■ Your instructions
Set down each entry again exactly as written.

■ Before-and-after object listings
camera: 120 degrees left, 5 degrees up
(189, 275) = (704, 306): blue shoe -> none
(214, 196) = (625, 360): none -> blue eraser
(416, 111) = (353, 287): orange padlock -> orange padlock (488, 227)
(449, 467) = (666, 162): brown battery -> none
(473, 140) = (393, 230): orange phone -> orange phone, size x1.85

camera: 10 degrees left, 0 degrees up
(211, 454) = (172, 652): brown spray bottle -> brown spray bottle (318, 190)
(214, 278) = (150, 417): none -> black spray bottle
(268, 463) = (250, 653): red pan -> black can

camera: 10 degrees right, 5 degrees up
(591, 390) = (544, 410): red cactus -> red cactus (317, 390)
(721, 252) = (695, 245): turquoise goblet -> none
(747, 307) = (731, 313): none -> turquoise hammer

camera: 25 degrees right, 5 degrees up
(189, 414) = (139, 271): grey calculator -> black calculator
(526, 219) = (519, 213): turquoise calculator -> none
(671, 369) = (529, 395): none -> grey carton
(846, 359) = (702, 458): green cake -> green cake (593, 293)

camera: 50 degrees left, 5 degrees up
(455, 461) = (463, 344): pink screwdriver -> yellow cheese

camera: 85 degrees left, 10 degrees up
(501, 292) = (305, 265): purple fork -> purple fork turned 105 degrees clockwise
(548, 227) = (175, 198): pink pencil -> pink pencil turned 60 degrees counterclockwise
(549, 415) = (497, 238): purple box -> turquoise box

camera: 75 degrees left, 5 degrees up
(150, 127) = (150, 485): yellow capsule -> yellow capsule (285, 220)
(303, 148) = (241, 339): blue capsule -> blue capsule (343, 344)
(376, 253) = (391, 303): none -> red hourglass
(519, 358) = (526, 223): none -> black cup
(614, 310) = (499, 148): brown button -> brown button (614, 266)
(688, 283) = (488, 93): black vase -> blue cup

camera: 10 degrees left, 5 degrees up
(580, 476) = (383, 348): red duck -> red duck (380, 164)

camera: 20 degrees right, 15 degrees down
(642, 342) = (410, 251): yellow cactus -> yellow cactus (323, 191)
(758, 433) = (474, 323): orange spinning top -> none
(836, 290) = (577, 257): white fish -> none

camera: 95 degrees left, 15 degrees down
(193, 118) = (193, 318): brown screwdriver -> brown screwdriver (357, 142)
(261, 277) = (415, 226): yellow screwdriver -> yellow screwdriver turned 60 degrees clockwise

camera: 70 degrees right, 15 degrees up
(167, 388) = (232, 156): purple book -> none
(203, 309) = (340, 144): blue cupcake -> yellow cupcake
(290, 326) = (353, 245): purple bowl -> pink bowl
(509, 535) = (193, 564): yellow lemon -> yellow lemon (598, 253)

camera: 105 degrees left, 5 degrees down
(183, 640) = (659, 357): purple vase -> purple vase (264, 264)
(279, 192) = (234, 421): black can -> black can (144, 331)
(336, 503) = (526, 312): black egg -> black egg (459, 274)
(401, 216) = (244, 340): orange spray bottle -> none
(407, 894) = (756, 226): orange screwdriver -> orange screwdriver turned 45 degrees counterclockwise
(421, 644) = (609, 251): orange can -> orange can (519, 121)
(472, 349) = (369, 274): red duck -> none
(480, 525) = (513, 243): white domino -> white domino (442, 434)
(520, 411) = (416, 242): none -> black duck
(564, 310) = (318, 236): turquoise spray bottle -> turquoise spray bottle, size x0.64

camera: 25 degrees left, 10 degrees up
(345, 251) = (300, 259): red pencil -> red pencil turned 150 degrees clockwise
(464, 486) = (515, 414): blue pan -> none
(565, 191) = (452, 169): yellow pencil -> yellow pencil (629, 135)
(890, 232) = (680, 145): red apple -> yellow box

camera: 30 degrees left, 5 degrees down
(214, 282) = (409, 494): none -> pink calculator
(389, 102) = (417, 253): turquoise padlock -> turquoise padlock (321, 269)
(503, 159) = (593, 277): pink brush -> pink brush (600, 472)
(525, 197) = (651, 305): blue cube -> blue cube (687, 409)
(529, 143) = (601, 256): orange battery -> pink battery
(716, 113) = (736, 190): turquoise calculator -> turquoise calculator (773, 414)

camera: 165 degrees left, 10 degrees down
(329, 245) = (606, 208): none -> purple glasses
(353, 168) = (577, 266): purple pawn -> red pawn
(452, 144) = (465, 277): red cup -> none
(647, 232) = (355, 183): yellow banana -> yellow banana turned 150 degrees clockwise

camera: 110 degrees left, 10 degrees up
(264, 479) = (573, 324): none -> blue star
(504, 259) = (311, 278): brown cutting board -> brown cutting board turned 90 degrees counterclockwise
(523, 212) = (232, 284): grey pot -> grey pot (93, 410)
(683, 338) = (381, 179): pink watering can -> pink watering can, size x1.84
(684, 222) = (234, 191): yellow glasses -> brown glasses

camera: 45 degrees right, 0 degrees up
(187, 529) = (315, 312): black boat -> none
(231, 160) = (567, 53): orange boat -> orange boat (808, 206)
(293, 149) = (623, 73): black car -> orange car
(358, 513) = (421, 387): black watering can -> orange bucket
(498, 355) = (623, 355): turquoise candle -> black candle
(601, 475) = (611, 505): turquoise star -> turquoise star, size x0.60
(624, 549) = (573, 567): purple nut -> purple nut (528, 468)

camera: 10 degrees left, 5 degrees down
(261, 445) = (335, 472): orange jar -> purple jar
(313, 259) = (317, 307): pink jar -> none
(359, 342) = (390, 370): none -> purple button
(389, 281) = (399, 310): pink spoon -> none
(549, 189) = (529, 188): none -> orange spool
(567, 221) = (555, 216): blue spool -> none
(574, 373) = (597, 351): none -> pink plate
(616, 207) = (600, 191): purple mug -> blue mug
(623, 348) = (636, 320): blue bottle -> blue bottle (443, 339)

■ Exercise solution
camera: 120 degrees left, 5 degrees up
(189, 275) = (704, 306): blue shoe -> none
(214, 196) = (625, 360): none -> blue eraser
(416, 111) = (353, 287): orange padlock -> orange padlock (488, 227)
(449, 467) = (666, 162): brown battery -> none
(473, 140) = (393, 230): orange phone -> orange phone, size x1.85

camera: 10 degrees left, 0 degrees up
(211, 454) = (172, 652): brown spray bottle -> brown spray bottle (318, 190)
(214, 278) = (150, 417): none -> black spray bottle
(268, 463) = (250, 653): red pan -> black can

camera: 10 degrees right, 5 degrees up
(591, 390) = (544, 410): red cactus -> red cactus (317, 390)
(721, 252) = (695, 245): turquoise goblet -> none
(747, 307) = (731, 313): none -> turquoise hammer

camera: 25 degrees right, 5 degrees up
(189, 414) = (139, 271): grey calculator -> black calculator
(526, 219) = (519, 213): turquoise calculator -> none
(671, 369) = (529, 395): none -> grey carton
(846, 359) = (702, 458): green cake -> green cake (593, 293)

camera: 50 degrees left, 5 degrees up
(455, 461) = (463, 344): pink screwdriver -> yellow cheese

camera: 85 degrees left, 10 degrees up
(501, 292) = (305, 265): purple fork -> purple fork turned 105 degrees clockwise
(548, 227) = (175, 198): pink pencil -> pink pencil turned 60 degrees counterclockwise
(549, 415) = (497, 238): purple box -> turquoise box

camera: 75 degrees left, 5 degrees up
(150, 127) = (150, 485): yellow capsule -> yellow capsule (285, 220)
(303, 148) = (241, 339): blue capsule -> blue capsule (343, 344)
(376, 253) = (391, 303): none -> red hourglass
(519, 358) = (526, 223): none -> black cup
(614, 310) = (499, 148): brown button -> brown button (614, 266)
(688, 283) = (488, 93): black vase -> blue cup

camera: 10 degrees left, 5 degrees up
(580, 476) = (383, 348): red duck -> red duck (380, 164)

camera: 20 degrees right, 15 degrees down
(642, 342) = (410, 251): yellow cactus -> yellow cactus (323, 191)
(758, 433) = (474, 323): orange spinning top -> none
(836, 290) = (577, 257): white fish -> none

camera: 95 degrees left, 15 degrees down
(193, 118) = (193, 318): brown screwdriver -> brown screwdriver (357, 142)
(261, 277) = (415, 226): yellow screwdriver -> yellow screwdriver turned 60 degrees clockwise

camera: 70 degrees right, 15 degrees up
(167, 388) = (232, 156): purple book -> none
(203, 309) = (340, 144): blue cupcake -> yellow cupcake
(290, 326) = (353, 245): purple bowl -> pink bowl
(509, 535) = (193, 564): yellow lemon -> yellow lemon (598, 253)

camera: 105 degrees left, 5 degrees down
(183, 640) = (659, 357): purple vase -> purple vase (264, 264)
(279, 192) = (234, 421): black can -> black can (144, 331)
(336, 503) = (526, 312): black egg -> black egg (459, 274)
(401, 216) = (244, 340): orange spray bottle -> none
(407, 894) = (756, 226): orange screwdriver -> orange screwdriver turned 45 degrees counterclockwise
(421, 644) = (609, 251): orange can -> orange can (519, 121)
(472, 349) = (369, 274): red duck -> none
(480, 525) = (513, 243): white domino -> white domino (442, 434)
(520, 411) = (416, 242): none -> black duck
(564, 310) = (318, 236): turquoise spray bottle -> turquoise spray bottle, size x0.64

camera: 25 degrees left, 10 degrees up
(345, 251) = (300, 259): red pencil -> red pencil turned 150 degrees clockwise
(464, 486) = (515, 414): blue pan -> none
(565, 191) = (452, 169): yellow pencil -> yellow pencil (629, 135)
(890, 232) = (680, 145): red apple -> yellow box

camera: 30 degrees left, 5 degrees down
(214, 282) = (409, 494): none -> pink calculator
(389, 102) = (417, 253): turquoise padlock -> turquoise padlock (321, 269)
(503, 159) = (593, 277): pink brush -> pink brush (600, 472)
(525, 197) = (651, 305): blue cube -> blue cube (687, 409)
(529, 143) = (601, 256): orange battery -> pink battery
(716, 113) = (736, 190): turquoise calculator -> turquoise calculator (773, 414)

camera: 165 degrees left, 10 degrees down
(329, 245) = (606, 208): none -> purple glasses
(353, 168) = (577, 266): purple pawn -> red pawn
(452, 144) = (465, 277): red cup -> none
(647, 232) = (355, 183): yellow banana -> yellow banana turned 150 degrees clockwise

camera: 110 degrees left, 10 degrees up
(264, 479) = (573, 324): none -> blue star
(504, 259) = (311, 278): brown cutting board -> brown cutting board turned 90 degrees counterclockwise
(523, 212) = (232, 284): grey pot -> grey pot (93, 410)
(683, 338) = (381, 179): pink watering can -> pink watering can, size x1.84
(684, 222) = (234, 191): yellow glasses -> brown glasses

camera: 45 degrees right, 0 degrees up
(187, 529) = (315, 312): black boat -> none
(231, 160) = (567, 53): orange boat -> orange boat (808, 206)
(293, 149) = (623, 73): black car -> orange car
(358, 513) = (421, 387): black watering can -> orange bucket
(498, 355) = (623, 355): turquoise candle -> black candle
(601, 475) = (611, 505): turquoise star -> turquoise star, size x0.60
(624, 549) = (573, 567): purple nut -> purple nut (528, 468)

camera: 10 degrees left, 5 degrees down
(261, 445) = (335, 472): orange jar -> purple jar
(313, 259) = (317, 307): pink jar -> none
(359, 342) = (390, 370): none -> purple button
(389, 281) = (399, 310): pink spoon -> none
(549, 189) = (529, 188): none -> orange spool
(567, 221) = (555, 216): blue spool -> none
(574, 373) = (597, 351): none -> pink plate
(616, 207) = (600, 191): purple mug -> blue mug
(623, 348) = (636, 320): blue bottle -> blue bottle (443, 339)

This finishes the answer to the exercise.